[DATA SECTION]
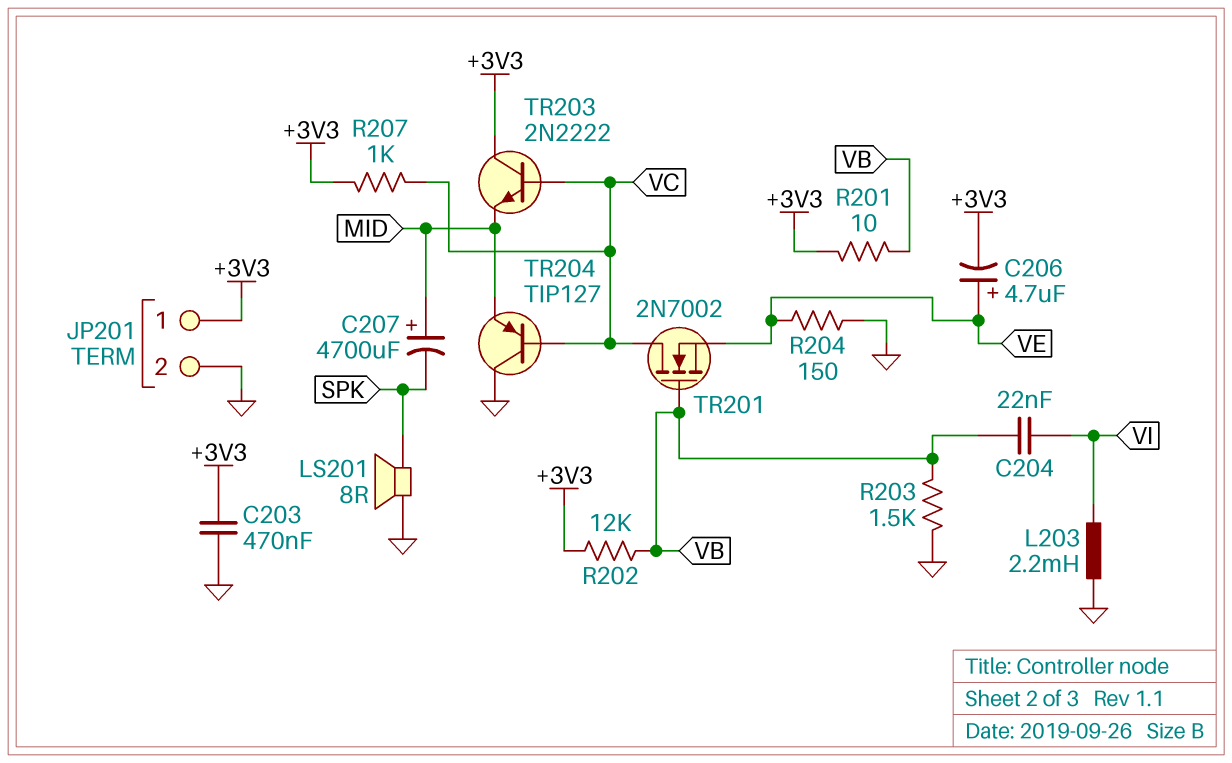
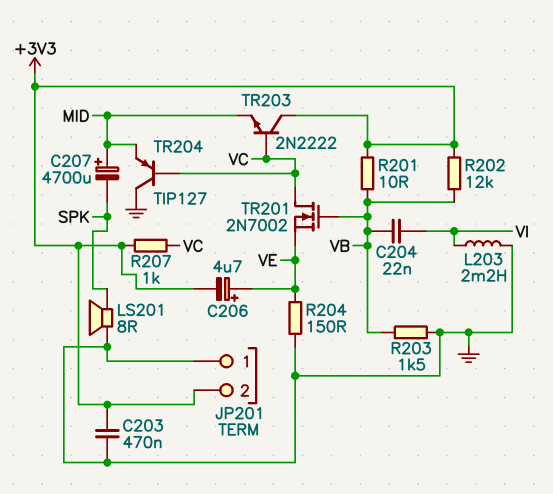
JP201 pin 1: +3V3 -> GND
JP201 pin 2: GND -> +3V3

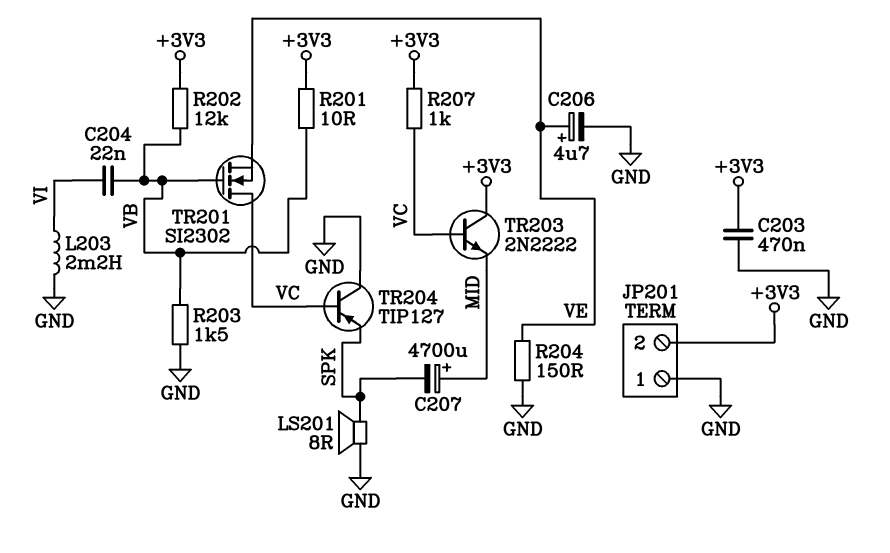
C206: 4.7uF (plus VE, minus +3V3) -> 4.7uF (plus VE, minus GND)
TR201: NMOS 2N7002 (G VB, D VC, S VE) -> NMOS SI2302 (G VB, D VC, S VE)
TR204: PNP TIP127 (B VC, C GND, E MID) -> PNP TIP127 (B VC, C GND, E SPK)

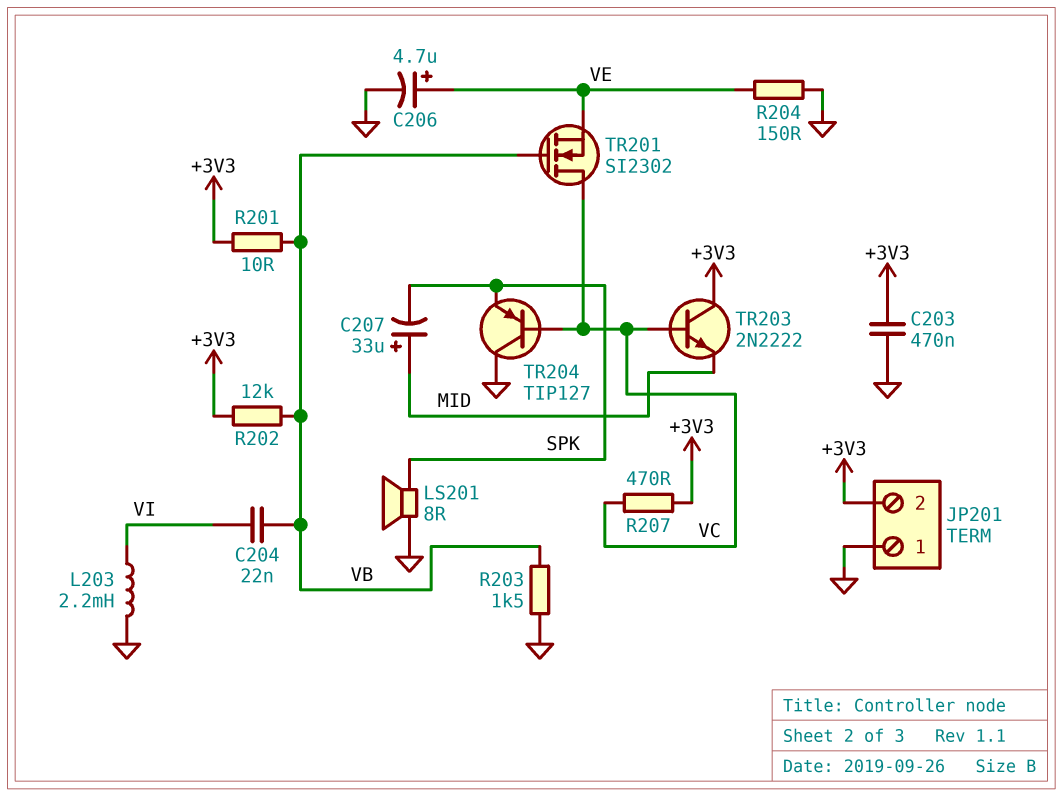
C207: 4700uF (plus MID, minus SPK) -> 33uF (plus MID, minus SPK)
R207: 1k (+3V3, VC) -> 470 (+3V3, VC)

[WORK TASK]
Your answer must be the lines from the one containing "TR201: NMOS 2N7002" through the last line of the listing above, restated word for word, with no pictures.

[ANSWER FOR THIS EXERCISE]
TR201: NMOS 2N7002 (G VB, D VC, S VE) -> NMOS SI2302 (G VB, D VC, S VE)
TR204: PNP TIP127 (B VC, C GND, E MID) -> PNP TIP127 (B VC, C GND, E SPK)

C207: 4700uF (plus MID, minus SPK) -> 33uF (plus MID, minus SPK)
R207: 1k (+3V3, VC) -> 470 (+3V3, VC)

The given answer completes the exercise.